## TASK INPUT
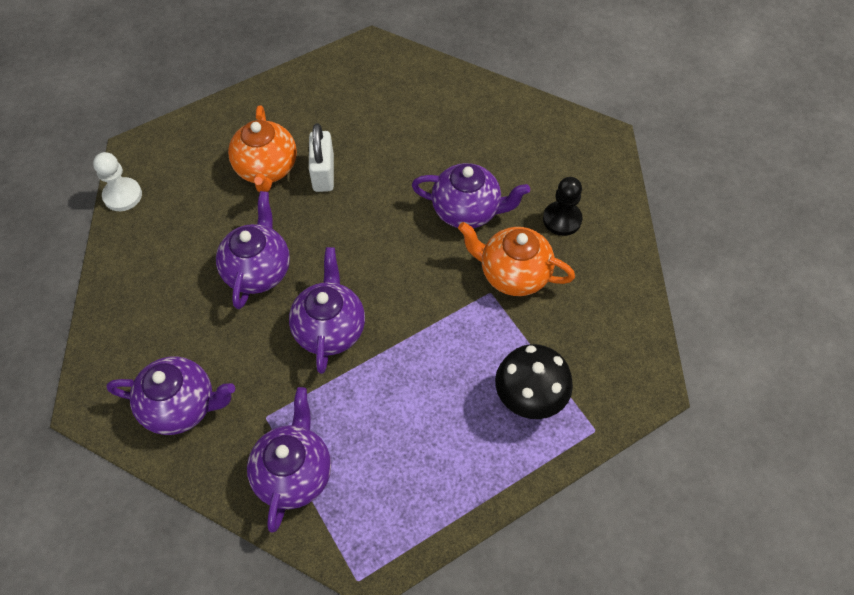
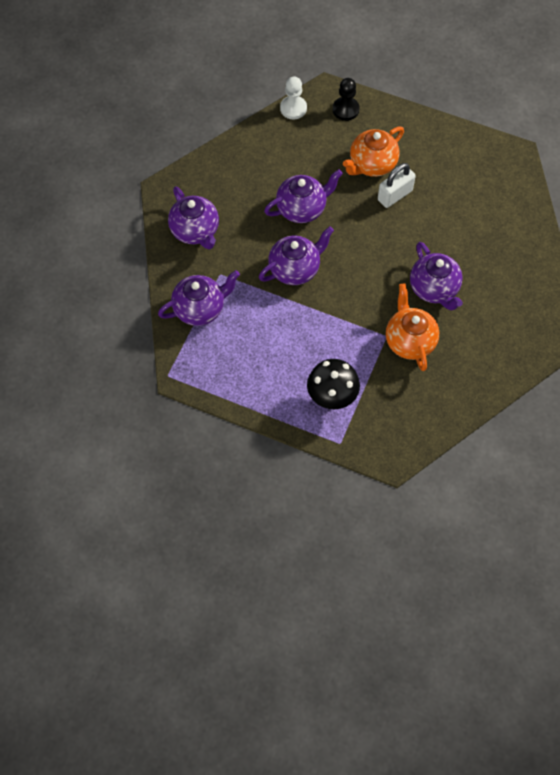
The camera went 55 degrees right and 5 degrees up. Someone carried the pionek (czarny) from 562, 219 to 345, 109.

==

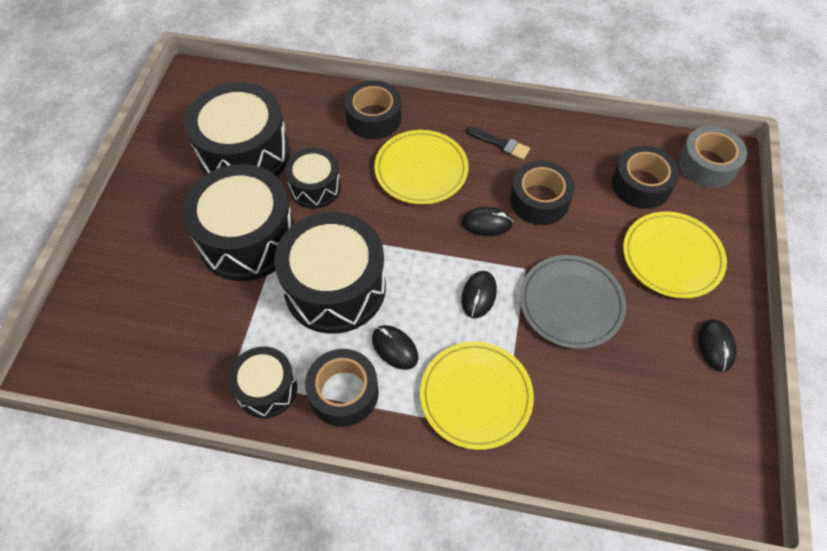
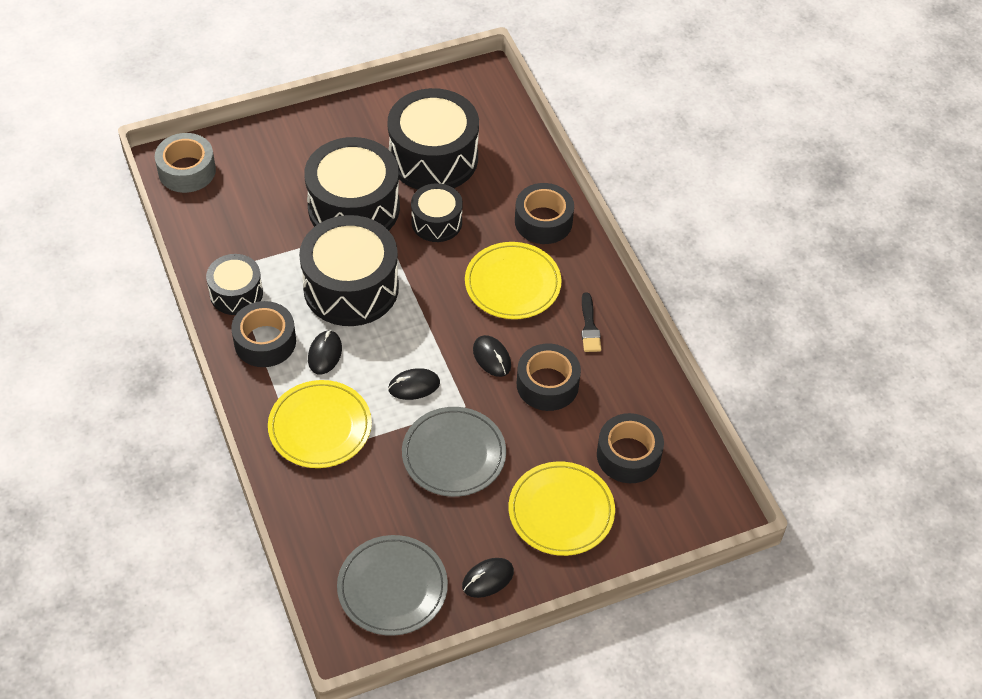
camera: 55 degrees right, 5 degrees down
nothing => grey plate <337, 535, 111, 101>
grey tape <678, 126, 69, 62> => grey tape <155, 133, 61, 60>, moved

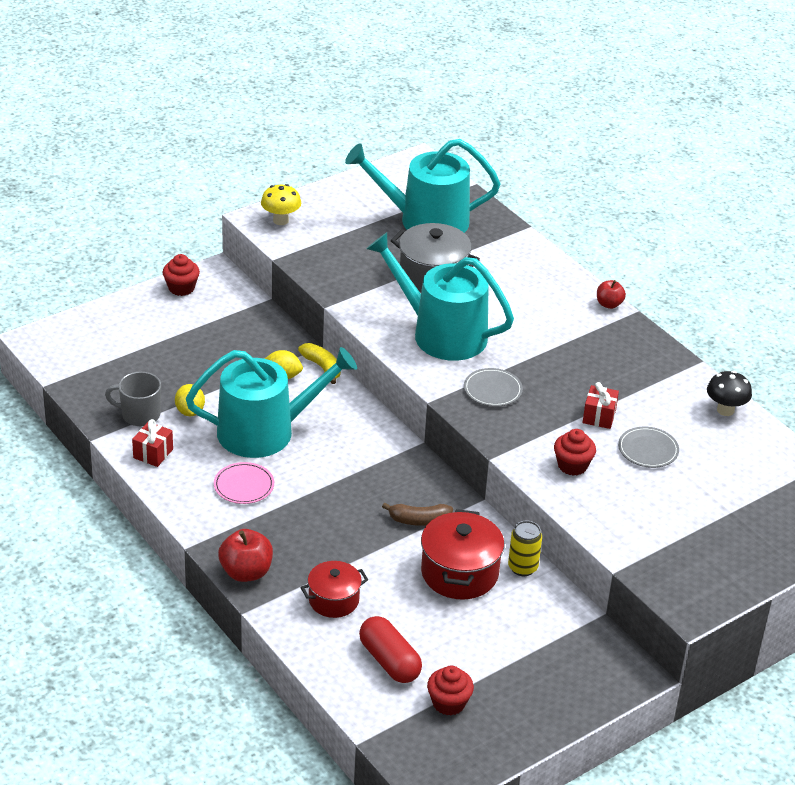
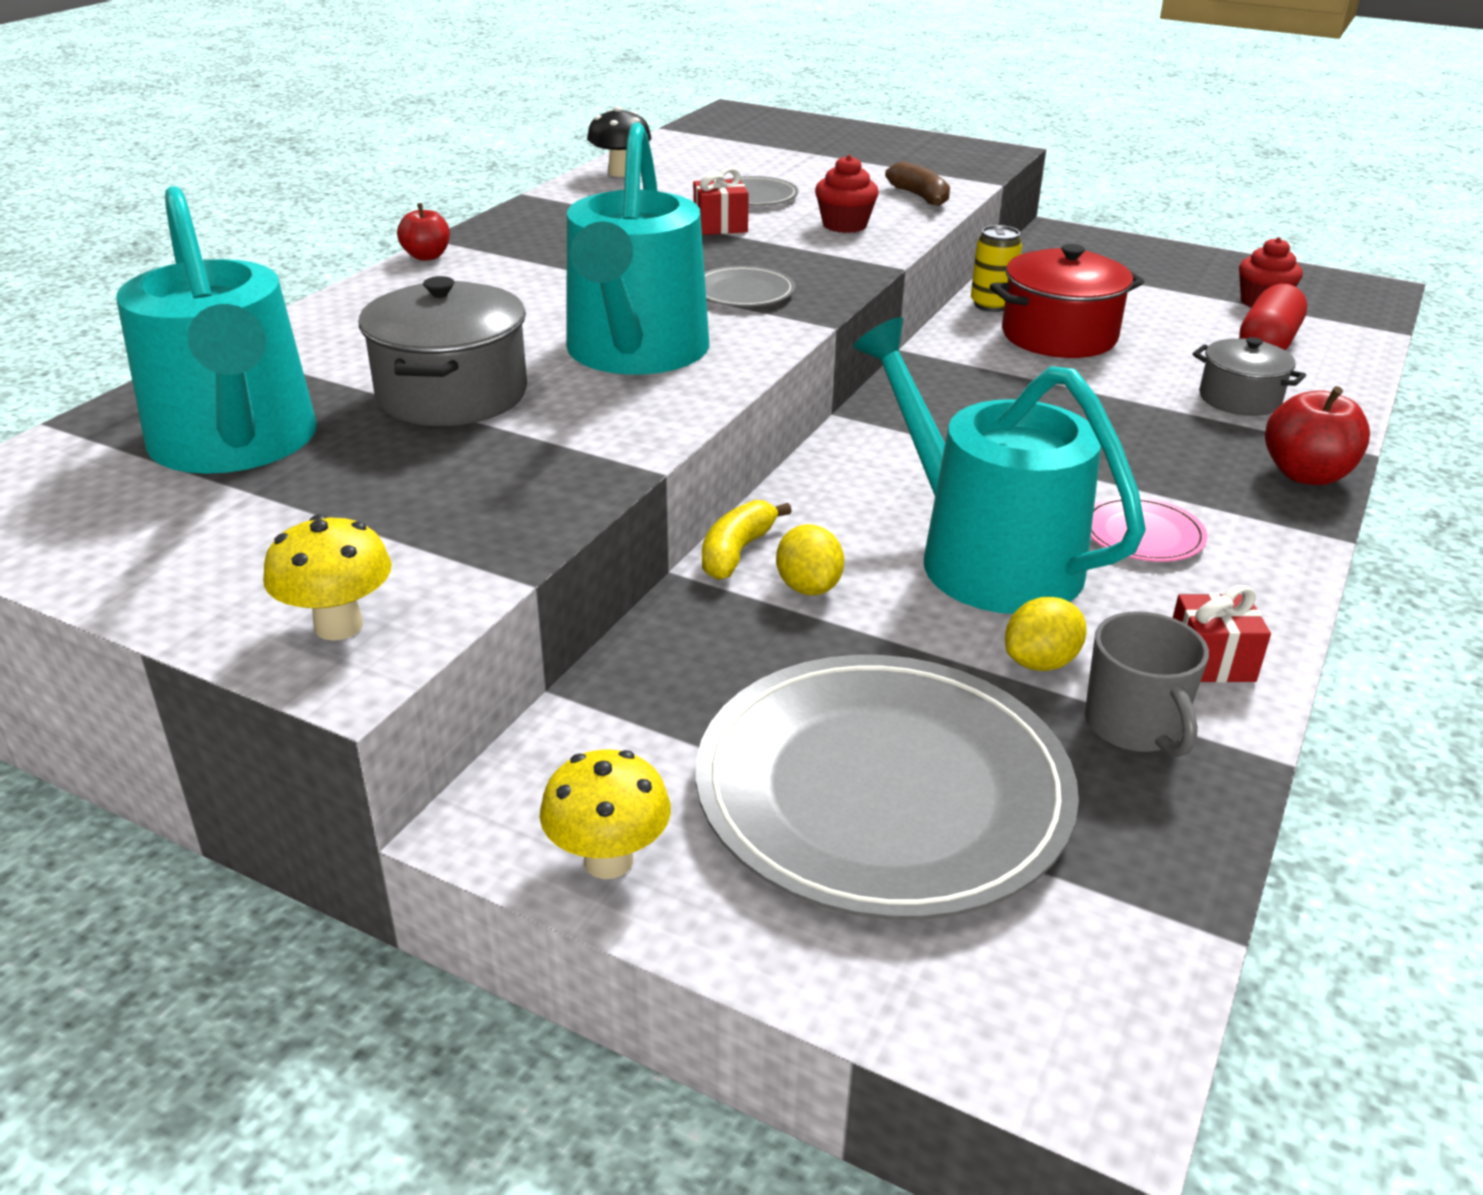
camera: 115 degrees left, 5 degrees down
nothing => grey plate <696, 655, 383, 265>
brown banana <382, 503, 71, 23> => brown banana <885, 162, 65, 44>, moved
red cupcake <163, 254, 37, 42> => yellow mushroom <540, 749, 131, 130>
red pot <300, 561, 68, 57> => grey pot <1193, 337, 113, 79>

## TASK OBJECTIVE
From the entries above, restate word for word the lines from the line containing "camera: 55 degrees right, 5 degrees down" to the line containing "nothing => grey plate <337, 535, 111, 101>", both ends included, and nothing more.

## YOUR SOLUTION
camera: 55 degrees right, 5 degrees down
nothing => grey plate <337, 535, 111, 101>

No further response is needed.